**WHAT YOU WILL DO**
Tell how many lines contain the string "spoon" in the material underneath; the reply is that number and no more.

**DATA EXCERPTS**
____

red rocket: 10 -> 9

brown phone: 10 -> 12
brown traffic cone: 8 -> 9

____

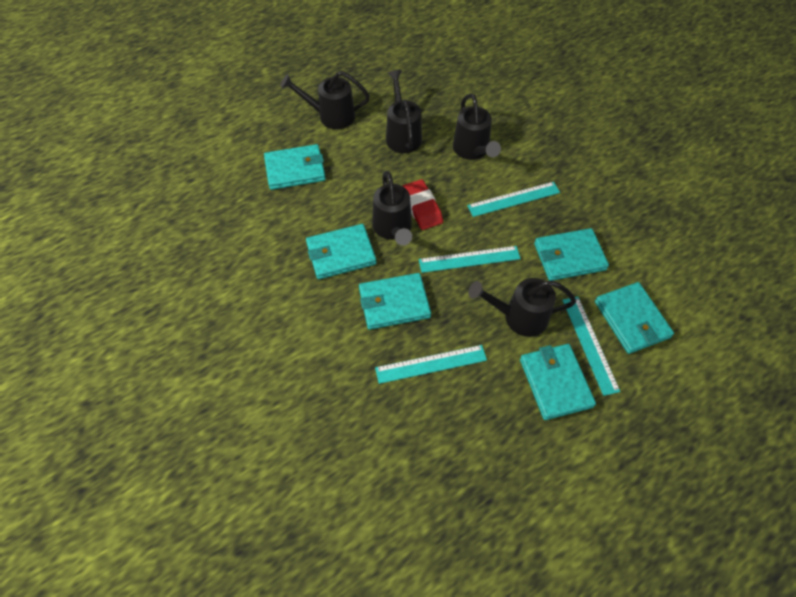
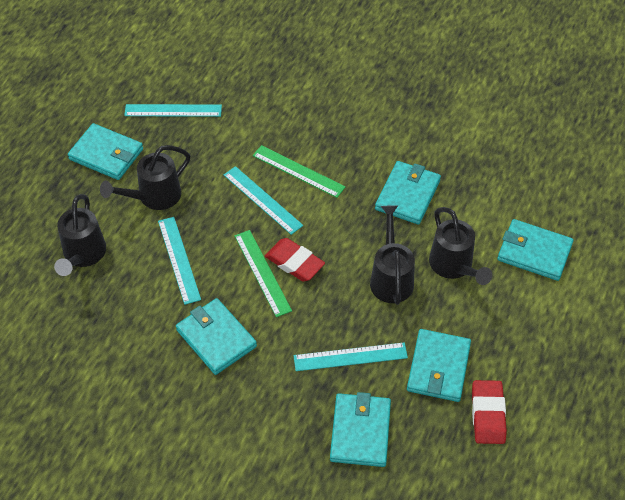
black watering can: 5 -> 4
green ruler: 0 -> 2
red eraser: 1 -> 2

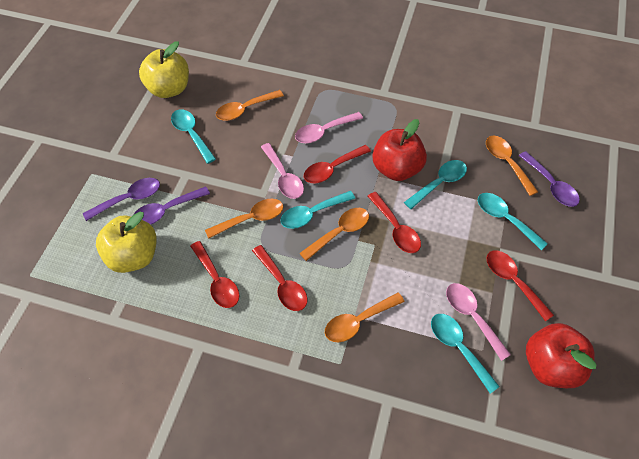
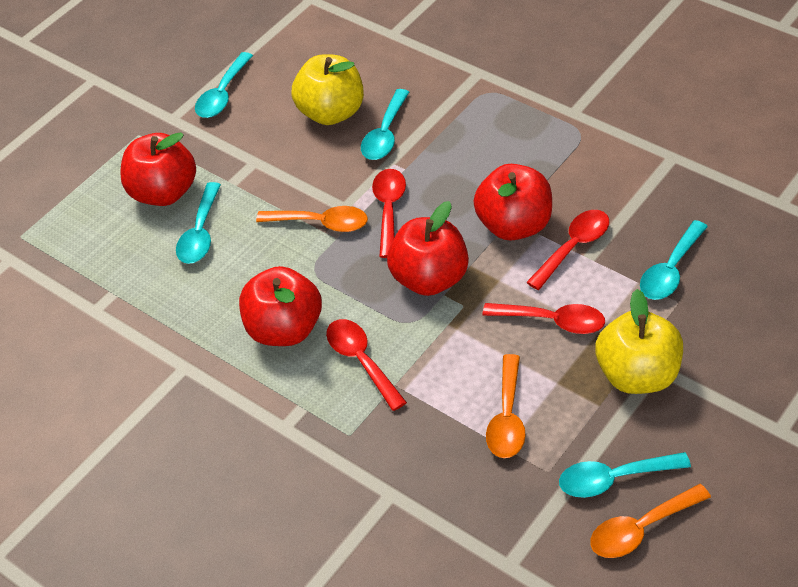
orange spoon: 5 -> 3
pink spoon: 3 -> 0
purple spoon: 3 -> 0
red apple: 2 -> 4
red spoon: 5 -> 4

____

**EXERCISE OUTPUT**
4